§ ASSIGNMENT
Within the records, say how many lines include the word "tile"; the answer should be the number and no more.

§ THE RECORDS
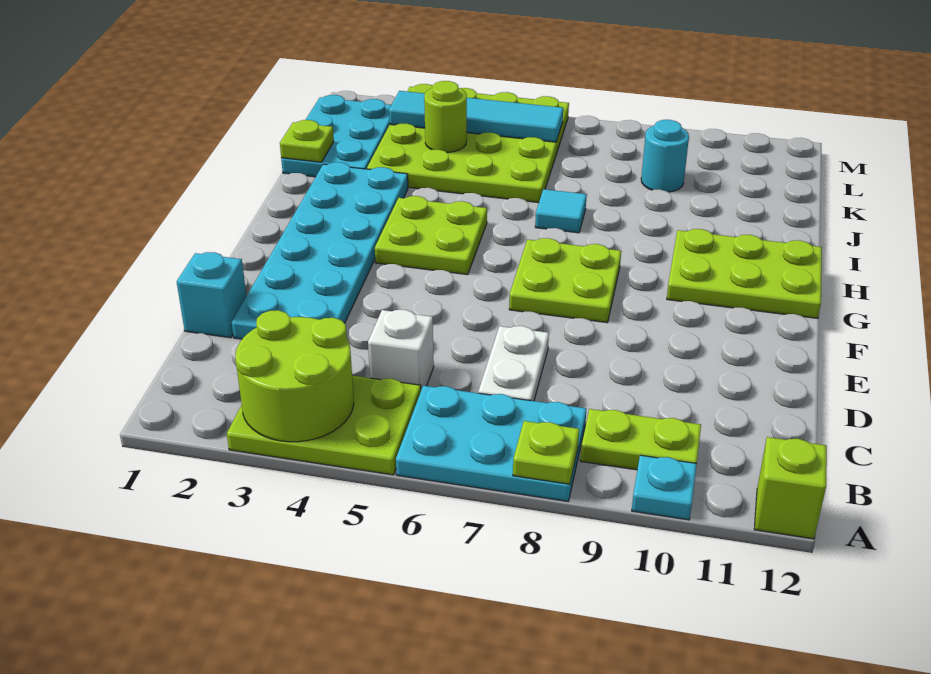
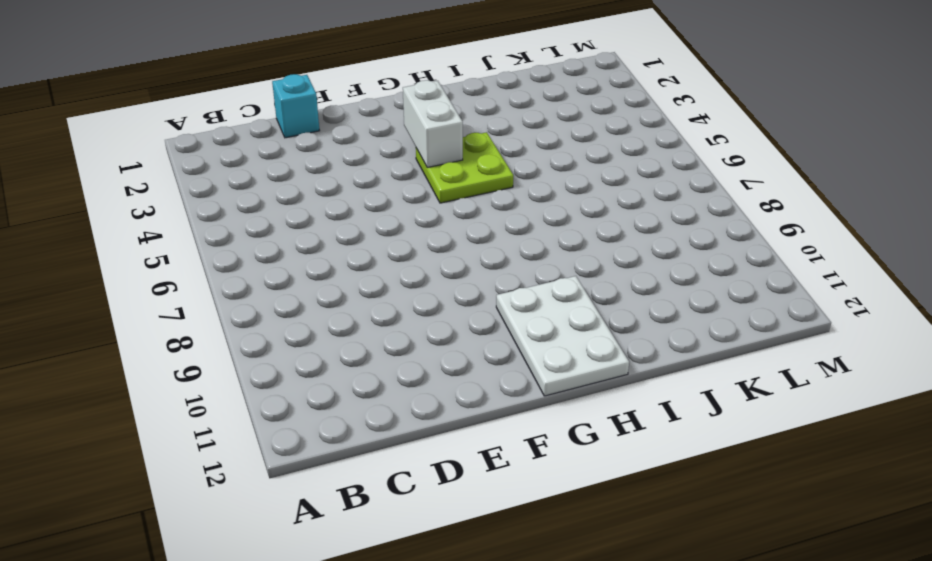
white brick G3:G4 level 2 -> none
white plate G10:H12 level 1 -> lime plate G10:H12 level 1
none -> lime plate A3:B5 level 1
none -> cyan plate A6:B8 level 1
none -> cyan plate A10 level 1

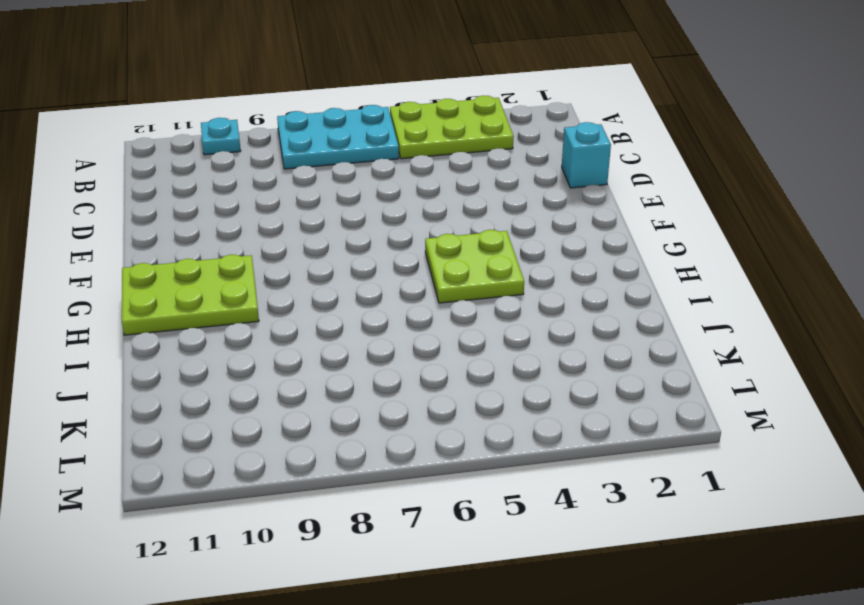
none -> lime brick A12 level 1
none -> lime plate B9:B10 level 1
none -> white brick C5 level 1

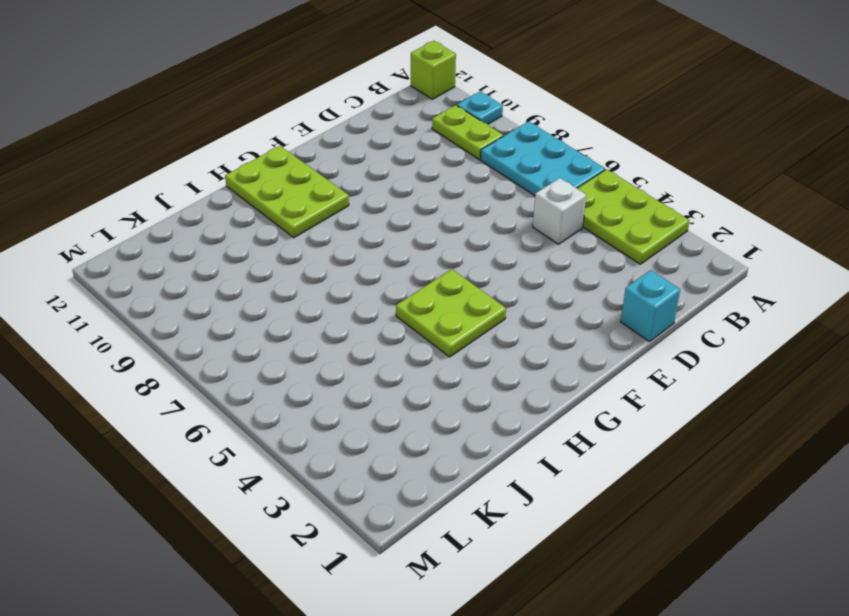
none -> white plate C7:D7 level 1
none -> cyan plate D2:I3 level 1
none -> lime plate F7:G8 level 1

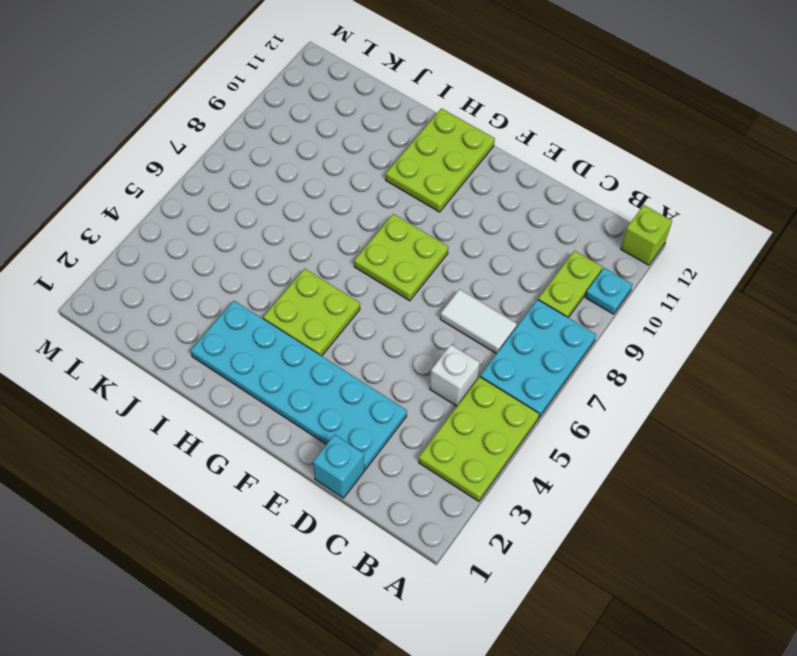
white tile C7:D7 level 1 -> white plate C7:D7 level 1
none -> cyan tile I7 level 1
none -> cyan plate J1:L2 level 1
none -> lime plate J3:M6 level 1

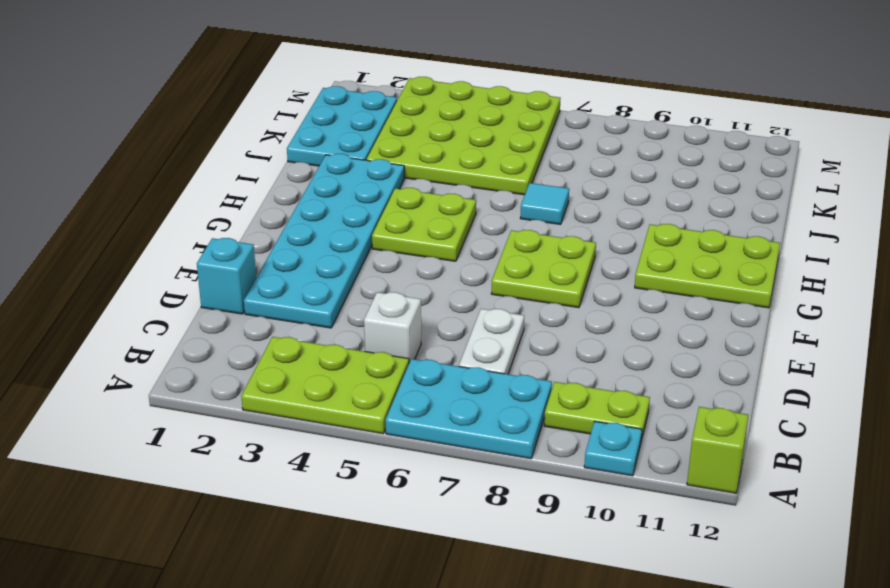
none -> cyan round brick K9 level 1
none -> lime round brick A3:B4 level 2
none -> lime plate A8 level 2

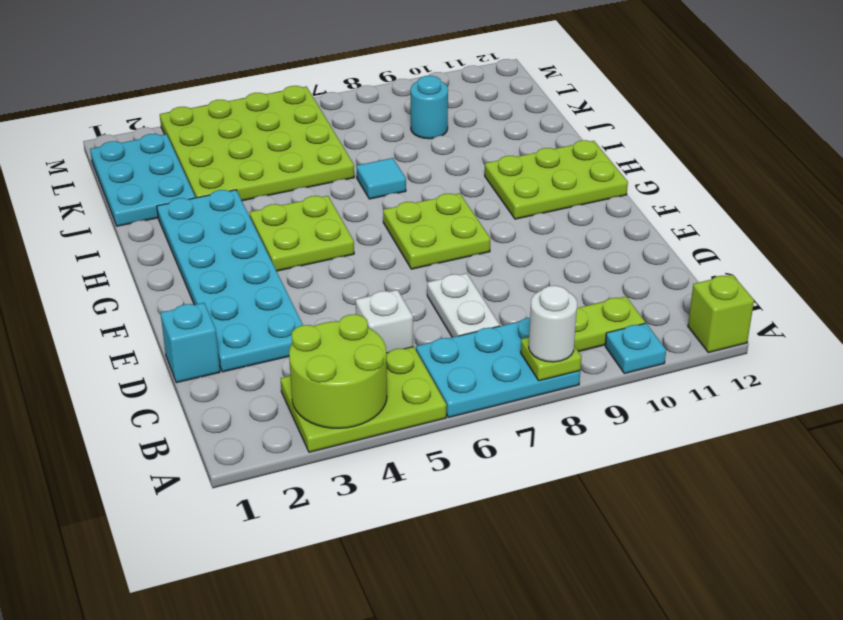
white round brick A8 level 3 -> none
none -> lime plate J1 level 2
none -> lime round brick K4 level 2
none -> cyan tile L3:L6 level 2

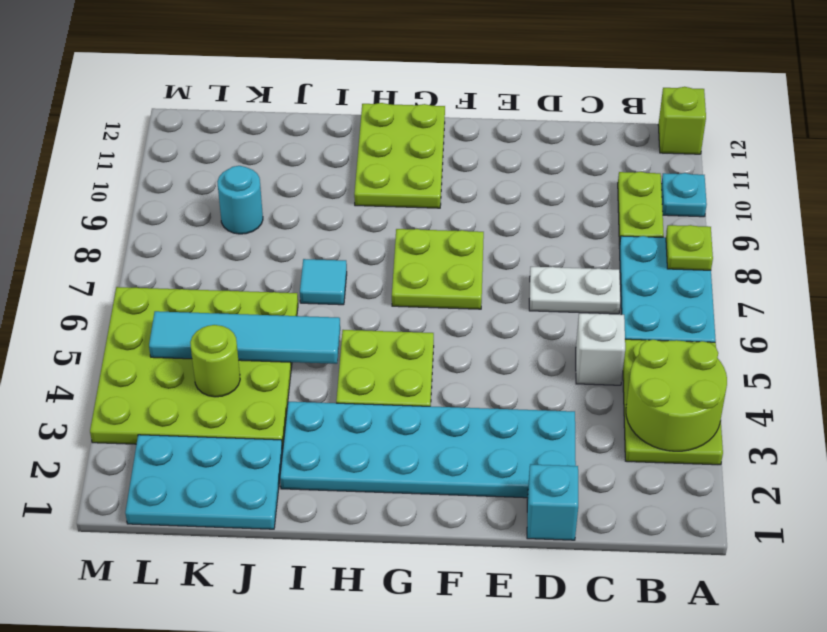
cyan tile I5:L5 level 2 -> cyan tile L3:L6 level 2
none -> lime plate J1 level 2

§ YOUR SOLUTION
4